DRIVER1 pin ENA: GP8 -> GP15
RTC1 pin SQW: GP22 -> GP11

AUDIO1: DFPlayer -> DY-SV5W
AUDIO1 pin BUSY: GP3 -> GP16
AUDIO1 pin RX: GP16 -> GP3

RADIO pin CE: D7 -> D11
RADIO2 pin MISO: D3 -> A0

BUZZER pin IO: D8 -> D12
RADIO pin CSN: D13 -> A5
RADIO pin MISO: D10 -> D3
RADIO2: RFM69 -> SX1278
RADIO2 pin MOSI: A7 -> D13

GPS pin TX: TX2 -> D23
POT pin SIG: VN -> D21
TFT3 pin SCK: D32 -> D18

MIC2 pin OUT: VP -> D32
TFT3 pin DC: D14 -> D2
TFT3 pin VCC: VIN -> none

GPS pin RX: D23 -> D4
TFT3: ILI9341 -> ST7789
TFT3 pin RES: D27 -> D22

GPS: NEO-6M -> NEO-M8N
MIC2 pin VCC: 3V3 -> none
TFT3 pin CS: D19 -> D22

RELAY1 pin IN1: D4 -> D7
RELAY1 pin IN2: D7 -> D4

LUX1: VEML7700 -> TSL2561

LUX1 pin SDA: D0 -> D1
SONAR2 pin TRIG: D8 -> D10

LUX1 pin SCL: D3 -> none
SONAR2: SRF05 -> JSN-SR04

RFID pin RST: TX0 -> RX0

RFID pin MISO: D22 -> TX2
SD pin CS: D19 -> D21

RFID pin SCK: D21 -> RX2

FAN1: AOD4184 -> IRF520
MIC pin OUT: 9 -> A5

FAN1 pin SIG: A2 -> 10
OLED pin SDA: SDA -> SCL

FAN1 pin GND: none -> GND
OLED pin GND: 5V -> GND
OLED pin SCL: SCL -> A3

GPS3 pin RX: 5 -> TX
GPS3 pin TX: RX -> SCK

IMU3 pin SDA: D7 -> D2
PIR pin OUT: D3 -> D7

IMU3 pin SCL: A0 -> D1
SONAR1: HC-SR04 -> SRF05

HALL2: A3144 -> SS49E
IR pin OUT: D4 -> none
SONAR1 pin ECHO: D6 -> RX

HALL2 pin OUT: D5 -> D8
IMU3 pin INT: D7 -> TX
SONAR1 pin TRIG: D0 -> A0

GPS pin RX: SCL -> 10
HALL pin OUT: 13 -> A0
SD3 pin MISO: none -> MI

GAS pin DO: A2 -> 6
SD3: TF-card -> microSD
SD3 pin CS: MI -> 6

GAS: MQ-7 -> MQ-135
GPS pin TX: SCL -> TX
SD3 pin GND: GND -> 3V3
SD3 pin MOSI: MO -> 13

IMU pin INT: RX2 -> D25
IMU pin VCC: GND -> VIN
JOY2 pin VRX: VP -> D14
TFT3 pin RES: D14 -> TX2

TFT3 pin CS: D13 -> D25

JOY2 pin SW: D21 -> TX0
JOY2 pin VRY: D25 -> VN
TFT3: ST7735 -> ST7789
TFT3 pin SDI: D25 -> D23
------------------------------------------------------------------------
• [Exercise prompt]
Write only the number of lines in the material above where the string "OLED" occurs.

• [Output of the exercise]
3